START Material provided

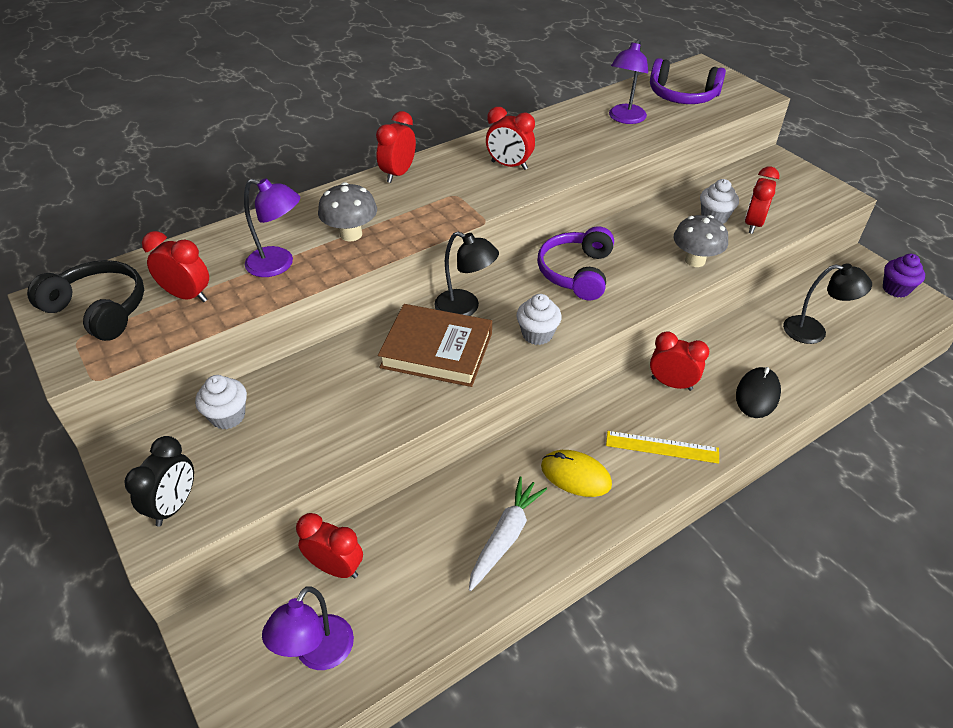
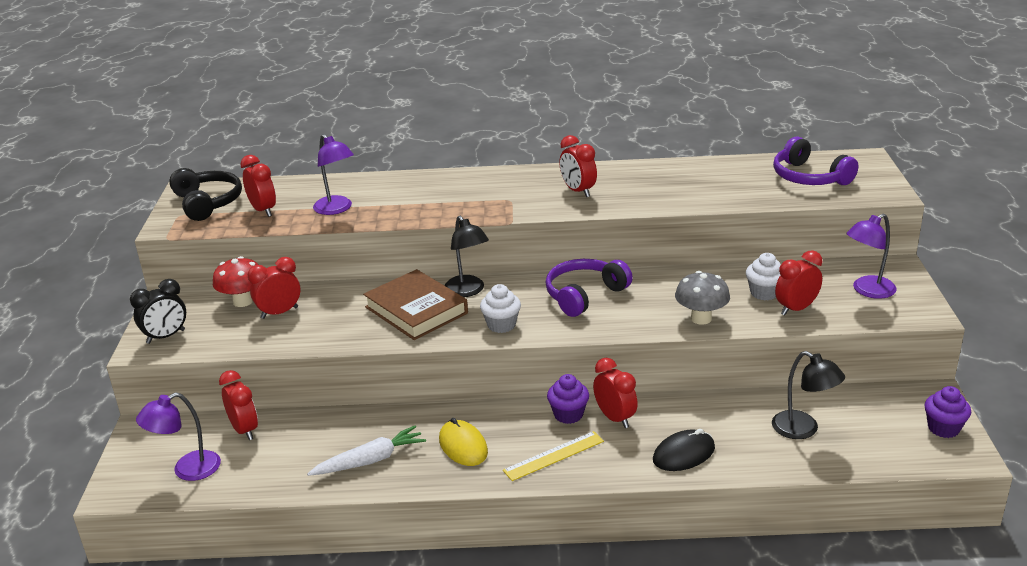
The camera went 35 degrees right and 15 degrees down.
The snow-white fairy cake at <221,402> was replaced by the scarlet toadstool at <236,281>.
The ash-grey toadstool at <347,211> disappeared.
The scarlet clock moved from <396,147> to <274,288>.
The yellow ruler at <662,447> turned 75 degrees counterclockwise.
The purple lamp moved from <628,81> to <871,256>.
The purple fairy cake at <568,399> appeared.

END Material provided

Action item ->
Starting at the line with "The yellow ruler", retype each line through the final one in the data above, unchanged and with nothing added.

Answer below ->
The yellow ruler at <662,447> turned 75 degrees counterclockwise.
The purple lamp moved from <628,81> to <871,256>.
The purple fairy cake at <568,399> appeared.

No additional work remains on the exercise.